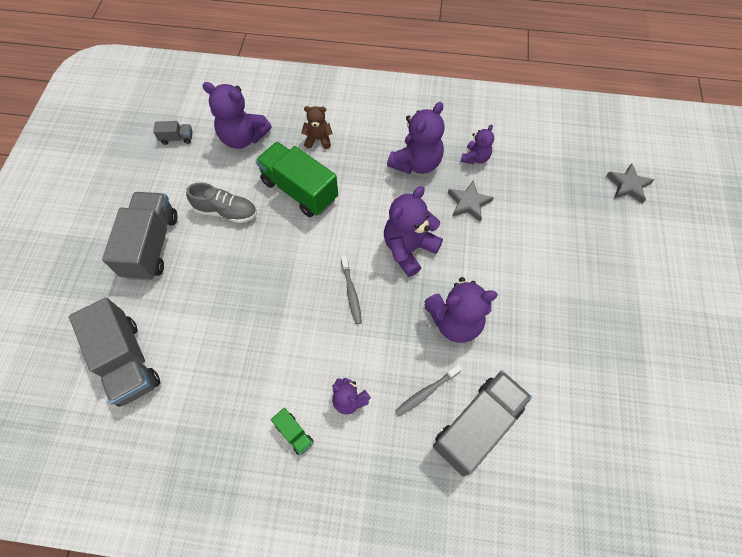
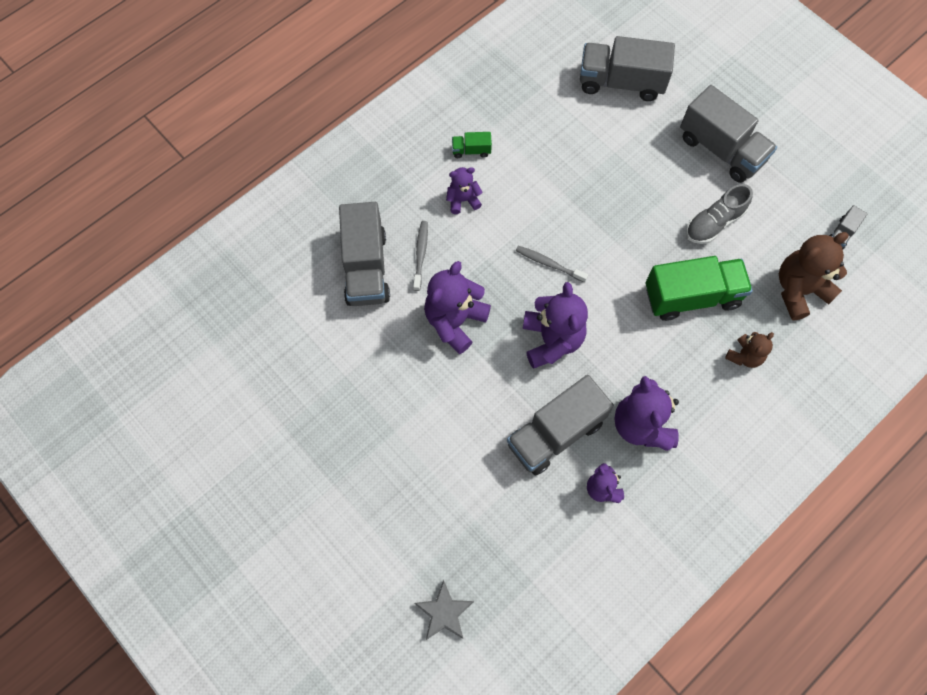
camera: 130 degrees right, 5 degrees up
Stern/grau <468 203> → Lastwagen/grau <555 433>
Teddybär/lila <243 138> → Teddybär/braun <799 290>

**WORK ORDER**
Leave the images out and transcribe the remaining data above word for word.

**ANSWER**
camera: 130 degrees right, 5 degrees up
Stern/grau <468 203> → Lastwagen/grau <555 433>
Teddybär/lila <243 138> → Teddybär/braun <799 290>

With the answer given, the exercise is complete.